Exercise goal>
Locate every line in the items below that contains the word "white" and copy each of those lines.

[start Material for this task]

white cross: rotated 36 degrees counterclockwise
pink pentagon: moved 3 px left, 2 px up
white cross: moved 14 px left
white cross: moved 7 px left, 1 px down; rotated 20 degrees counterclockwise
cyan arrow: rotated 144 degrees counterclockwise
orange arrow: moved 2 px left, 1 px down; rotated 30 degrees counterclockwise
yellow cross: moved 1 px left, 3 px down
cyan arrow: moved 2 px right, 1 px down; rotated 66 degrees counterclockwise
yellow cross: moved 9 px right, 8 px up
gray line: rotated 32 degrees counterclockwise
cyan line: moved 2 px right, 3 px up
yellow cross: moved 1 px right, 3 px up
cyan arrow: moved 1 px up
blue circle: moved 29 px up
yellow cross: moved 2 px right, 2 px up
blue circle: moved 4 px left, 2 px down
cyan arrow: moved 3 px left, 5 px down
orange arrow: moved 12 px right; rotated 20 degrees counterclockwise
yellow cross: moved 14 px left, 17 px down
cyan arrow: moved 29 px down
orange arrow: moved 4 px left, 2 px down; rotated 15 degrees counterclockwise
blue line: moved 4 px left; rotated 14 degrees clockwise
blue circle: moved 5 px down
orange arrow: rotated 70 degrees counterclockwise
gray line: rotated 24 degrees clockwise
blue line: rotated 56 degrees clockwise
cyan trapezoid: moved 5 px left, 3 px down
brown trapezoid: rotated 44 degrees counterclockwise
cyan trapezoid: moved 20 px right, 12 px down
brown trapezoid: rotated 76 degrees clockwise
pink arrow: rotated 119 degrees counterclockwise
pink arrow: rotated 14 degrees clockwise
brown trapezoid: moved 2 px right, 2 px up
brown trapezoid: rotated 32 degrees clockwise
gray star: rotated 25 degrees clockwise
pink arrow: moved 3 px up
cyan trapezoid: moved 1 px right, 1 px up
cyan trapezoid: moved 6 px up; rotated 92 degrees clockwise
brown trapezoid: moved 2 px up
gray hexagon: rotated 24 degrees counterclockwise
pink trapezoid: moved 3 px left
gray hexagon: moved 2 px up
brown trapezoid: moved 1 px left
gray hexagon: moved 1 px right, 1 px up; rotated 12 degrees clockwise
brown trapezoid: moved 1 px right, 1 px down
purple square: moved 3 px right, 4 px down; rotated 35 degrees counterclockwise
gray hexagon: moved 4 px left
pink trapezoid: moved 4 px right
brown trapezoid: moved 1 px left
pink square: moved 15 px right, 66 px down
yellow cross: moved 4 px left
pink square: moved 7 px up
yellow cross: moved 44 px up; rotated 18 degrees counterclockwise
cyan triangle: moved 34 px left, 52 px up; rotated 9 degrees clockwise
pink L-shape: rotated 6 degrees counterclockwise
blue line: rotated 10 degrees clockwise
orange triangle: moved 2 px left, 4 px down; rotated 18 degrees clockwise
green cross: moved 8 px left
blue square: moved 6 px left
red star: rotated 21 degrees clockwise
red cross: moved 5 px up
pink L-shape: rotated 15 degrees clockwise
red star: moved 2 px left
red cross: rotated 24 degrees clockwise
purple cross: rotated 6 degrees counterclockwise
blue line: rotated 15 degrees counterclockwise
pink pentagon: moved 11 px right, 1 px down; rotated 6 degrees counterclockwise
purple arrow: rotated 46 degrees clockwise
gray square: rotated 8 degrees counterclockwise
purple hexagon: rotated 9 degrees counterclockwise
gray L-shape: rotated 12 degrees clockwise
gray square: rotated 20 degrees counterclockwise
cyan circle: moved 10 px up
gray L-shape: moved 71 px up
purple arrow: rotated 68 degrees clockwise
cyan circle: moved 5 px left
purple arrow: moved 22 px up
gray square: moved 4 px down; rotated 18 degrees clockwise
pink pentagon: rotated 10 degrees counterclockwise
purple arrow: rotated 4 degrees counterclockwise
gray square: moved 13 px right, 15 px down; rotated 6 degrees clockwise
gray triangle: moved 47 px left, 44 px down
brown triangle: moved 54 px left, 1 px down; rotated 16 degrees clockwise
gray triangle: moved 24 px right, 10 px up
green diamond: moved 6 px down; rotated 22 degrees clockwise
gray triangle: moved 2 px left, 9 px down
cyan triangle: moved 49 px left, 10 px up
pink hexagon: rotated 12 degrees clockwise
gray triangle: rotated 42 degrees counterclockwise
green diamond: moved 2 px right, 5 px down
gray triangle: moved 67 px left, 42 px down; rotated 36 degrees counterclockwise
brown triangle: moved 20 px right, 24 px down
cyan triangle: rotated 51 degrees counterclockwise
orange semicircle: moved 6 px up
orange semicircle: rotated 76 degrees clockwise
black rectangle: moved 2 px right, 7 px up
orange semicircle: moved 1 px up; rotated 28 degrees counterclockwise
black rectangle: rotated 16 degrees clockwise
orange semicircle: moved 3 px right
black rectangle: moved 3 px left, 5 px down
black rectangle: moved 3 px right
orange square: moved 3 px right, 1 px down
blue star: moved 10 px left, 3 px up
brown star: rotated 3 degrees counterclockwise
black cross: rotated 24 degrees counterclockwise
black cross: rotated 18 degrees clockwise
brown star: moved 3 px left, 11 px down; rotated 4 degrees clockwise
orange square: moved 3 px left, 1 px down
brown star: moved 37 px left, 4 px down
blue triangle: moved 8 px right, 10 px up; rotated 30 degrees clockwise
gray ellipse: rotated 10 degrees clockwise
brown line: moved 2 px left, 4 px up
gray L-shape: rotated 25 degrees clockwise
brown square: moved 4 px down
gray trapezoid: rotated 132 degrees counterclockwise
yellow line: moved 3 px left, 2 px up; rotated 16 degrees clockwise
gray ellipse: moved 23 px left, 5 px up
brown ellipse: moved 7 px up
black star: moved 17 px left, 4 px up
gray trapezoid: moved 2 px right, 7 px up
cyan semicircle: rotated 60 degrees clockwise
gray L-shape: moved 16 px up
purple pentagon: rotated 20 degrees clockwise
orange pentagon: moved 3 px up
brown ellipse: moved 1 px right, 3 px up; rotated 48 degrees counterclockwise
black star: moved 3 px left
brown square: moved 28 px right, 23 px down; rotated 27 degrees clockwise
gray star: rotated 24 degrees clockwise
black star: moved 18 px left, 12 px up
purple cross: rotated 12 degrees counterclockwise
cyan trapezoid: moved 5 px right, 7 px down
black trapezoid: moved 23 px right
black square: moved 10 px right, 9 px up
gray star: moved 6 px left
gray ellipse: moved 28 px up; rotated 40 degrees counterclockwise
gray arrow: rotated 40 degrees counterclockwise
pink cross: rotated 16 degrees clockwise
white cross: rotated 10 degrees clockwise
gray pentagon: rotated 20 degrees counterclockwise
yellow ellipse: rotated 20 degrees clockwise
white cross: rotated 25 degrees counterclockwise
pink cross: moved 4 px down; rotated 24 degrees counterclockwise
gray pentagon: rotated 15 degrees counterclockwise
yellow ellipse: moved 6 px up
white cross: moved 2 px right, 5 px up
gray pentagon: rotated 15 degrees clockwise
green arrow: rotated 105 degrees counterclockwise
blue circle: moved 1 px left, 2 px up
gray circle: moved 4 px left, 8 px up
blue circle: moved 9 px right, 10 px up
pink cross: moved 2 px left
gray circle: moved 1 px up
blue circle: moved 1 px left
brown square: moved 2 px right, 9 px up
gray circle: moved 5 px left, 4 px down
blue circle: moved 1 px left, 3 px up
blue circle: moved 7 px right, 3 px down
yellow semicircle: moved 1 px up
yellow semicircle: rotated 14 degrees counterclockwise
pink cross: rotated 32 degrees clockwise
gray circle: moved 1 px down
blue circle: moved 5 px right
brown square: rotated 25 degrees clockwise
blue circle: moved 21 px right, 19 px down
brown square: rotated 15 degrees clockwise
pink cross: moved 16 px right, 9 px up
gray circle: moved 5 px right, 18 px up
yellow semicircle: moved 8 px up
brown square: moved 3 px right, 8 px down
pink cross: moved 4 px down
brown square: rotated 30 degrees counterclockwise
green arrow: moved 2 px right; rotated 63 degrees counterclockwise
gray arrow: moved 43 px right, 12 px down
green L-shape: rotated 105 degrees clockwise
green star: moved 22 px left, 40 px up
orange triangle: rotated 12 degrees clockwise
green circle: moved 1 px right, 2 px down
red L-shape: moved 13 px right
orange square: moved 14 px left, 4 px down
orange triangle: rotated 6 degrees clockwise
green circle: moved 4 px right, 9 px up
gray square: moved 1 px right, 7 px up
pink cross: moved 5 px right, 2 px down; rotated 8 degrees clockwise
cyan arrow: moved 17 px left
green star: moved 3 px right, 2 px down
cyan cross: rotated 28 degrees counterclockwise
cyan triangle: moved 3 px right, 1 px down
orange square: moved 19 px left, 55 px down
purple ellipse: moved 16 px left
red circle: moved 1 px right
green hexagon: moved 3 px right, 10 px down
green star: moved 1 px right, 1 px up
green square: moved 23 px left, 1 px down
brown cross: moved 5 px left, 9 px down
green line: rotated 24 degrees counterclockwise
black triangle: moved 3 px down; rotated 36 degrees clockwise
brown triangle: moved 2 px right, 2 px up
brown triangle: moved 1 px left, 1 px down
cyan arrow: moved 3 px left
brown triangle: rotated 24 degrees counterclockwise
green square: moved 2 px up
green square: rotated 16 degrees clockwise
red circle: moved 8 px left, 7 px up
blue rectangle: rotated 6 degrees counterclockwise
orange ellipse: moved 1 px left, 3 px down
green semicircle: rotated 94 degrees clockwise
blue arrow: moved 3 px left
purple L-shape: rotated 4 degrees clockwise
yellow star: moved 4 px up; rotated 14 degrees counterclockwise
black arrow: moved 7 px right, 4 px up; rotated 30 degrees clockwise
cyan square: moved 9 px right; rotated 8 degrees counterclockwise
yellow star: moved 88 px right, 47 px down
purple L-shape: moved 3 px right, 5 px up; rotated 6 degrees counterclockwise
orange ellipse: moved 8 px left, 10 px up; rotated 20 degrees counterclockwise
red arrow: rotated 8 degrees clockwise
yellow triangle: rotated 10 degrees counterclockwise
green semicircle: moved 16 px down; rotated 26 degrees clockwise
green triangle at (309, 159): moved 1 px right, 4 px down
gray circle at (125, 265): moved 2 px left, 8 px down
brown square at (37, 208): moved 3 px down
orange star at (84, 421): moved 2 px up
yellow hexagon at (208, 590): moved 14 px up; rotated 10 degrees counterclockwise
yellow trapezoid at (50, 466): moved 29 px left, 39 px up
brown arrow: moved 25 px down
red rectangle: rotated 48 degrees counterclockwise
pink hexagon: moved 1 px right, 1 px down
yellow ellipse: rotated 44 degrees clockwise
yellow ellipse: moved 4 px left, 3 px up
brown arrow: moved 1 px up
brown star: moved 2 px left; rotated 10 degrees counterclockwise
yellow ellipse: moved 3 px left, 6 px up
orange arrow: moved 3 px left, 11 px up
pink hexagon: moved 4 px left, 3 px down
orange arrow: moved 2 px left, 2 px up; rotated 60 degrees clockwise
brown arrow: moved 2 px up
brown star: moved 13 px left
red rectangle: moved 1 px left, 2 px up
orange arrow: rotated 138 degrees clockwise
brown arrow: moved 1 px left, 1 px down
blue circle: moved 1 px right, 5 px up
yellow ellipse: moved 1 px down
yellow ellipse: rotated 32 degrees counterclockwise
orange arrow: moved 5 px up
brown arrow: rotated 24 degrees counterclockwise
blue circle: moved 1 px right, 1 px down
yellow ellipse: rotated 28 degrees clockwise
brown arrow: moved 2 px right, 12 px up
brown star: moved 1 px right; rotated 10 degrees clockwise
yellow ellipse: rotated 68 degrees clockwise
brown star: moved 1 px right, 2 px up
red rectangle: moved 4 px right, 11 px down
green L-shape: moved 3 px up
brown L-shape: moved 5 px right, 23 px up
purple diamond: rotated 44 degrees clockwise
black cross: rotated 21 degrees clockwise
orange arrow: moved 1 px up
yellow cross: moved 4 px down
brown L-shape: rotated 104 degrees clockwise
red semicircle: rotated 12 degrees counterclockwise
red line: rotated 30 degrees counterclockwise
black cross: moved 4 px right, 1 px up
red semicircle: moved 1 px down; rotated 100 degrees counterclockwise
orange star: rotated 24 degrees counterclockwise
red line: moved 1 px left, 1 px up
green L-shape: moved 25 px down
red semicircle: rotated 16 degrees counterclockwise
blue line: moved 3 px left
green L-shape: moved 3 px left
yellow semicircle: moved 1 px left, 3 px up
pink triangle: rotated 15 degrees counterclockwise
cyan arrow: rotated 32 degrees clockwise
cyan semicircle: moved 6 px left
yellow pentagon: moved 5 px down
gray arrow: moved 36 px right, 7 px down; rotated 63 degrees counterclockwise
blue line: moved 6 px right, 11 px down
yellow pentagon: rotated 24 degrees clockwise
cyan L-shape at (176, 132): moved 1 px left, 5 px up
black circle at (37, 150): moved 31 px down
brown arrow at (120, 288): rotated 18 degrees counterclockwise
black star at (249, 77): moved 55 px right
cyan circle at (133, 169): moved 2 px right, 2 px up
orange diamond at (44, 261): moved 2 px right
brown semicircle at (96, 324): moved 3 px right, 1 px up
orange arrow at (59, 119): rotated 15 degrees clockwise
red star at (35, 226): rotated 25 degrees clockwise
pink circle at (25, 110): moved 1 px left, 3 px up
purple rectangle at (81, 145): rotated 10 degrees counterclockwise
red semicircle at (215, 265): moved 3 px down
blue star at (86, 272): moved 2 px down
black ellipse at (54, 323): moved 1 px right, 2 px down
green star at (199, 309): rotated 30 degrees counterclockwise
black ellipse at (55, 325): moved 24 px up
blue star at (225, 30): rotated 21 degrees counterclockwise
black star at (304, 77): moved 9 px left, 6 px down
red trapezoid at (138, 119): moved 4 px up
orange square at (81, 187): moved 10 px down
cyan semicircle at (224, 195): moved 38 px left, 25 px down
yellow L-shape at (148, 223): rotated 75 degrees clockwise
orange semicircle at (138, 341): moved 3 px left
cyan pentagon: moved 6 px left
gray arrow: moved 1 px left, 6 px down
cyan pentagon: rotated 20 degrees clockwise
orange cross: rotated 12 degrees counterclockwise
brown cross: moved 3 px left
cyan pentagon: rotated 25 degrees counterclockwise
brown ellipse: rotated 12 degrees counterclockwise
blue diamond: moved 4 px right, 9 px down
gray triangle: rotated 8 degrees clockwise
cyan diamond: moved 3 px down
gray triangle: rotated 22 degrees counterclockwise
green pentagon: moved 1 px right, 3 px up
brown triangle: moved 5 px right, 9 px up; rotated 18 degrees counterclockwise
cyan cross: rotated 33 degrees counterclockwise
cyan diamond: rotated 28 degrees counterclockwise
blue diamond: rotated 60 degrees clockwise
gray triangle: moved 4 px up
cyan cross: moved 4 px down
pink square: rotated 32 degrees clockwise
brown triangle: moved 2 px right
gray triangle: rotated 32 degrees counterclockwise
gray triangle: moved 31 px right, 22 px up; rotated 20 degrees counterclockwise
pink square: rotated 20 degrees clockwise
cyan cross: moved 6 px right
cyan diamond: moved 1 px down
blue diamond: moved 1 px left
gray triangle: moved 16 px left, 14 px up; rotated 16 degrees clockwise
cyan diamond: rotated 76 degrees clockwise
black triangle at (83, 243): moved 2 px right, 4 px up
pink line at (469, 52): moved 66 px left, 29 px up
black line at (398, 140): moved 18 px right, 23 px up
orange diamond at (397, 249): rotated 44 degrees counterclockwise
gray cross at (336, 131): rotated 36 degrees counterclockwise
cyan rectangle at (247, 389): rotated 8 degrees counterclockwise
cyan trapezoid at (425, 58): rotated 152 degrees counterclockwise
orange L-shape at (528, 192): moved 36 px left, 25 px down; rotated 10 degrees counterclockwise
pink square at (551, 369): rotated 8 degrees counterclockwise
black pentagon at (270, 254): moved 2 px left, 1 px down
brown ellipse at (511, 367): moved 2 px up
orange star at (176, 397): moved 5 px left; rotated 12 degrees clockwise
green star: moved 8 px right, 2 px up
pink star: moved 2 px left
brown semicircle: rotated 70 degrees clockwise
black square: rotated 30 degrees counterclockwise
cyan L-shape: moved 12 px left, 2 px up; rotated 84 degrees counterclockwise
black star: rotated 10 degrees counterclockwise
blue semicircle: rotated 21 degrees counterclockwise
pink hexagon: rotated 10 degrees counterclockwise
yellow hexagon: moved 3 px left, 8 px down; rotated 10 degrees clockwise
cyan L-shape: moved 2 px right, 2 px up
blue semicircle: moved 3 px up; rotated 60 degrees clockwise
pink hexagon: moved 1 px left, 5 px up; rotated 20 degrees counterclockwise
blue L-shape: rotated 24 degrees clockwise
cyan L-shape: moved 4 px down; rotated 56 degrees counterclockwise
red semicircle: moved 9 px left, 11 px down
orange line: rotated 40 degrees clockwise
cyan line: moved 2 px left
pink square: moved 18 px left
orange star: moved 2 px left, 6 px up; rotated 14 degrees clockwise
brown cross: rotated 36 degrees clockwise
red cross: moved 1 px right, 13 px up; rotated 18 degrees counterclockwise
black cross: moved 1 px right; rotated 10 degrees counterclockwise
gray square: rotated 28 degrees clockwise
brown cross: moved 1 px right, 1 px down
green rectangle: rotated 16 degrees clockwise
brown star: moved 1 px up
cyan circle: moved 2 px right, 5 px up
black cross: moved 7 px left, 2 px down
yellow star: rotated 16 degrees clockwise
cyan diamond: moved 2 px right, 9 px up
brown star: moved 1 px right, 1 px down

[end Material for this task]

Solution for this task>
white cross: rotated 36 degrees counterclockwise
white cross: moved 14 px left
white cross: moved 7 px left, 1 px down; rotated 20 degrees counterclockwise
white cross: rotated 10 degrees clockwise
white cross: rotated 25 degrees counterclockwise
white cross: moved 2 px right, 5 px up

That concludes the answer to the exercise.